## Assigned task
Could the data below be printed out exactly, with the pictures left out?

## Available data
********
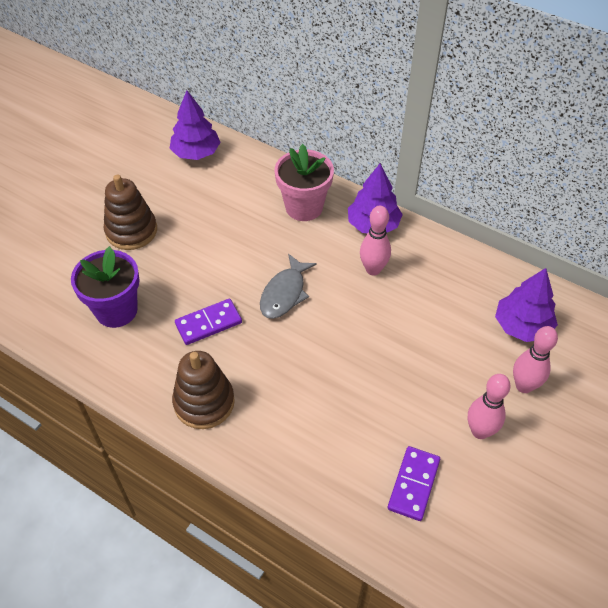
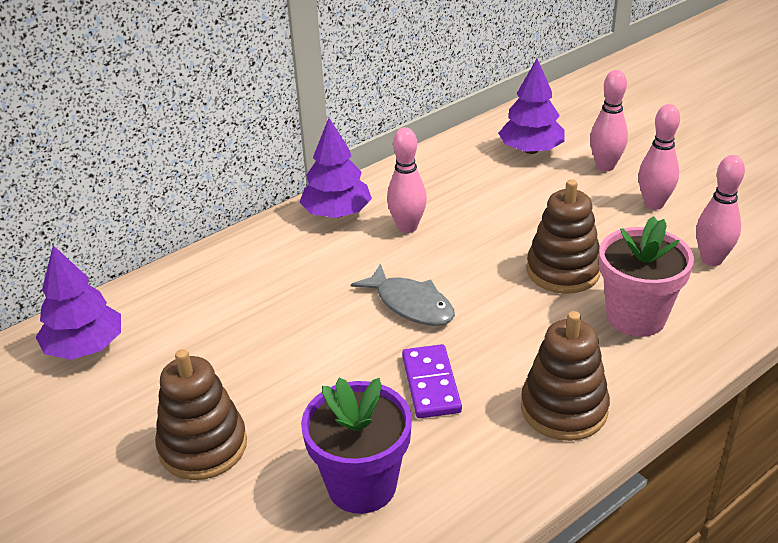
camera: 70 degrees left, 15 degrees down
(304, 207) = (271, 261): pink flower pot -> pink flower pot (635, 317)
(357, 378) = (563, 271): none -> brown stacking toy
(414, 484) = (711, 259): purple domino -> pink bowling pin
********
## Reply to the task
camera: 70 degrees left, 15 degrees down
(304, 207) = (271, 261): pink flower pot -> pink flower pot (635, 317)
(357, 378) = (563, 271): none -> brown stacking toy
(414, 484) = (711, 259): purple domino -> pink bowling pin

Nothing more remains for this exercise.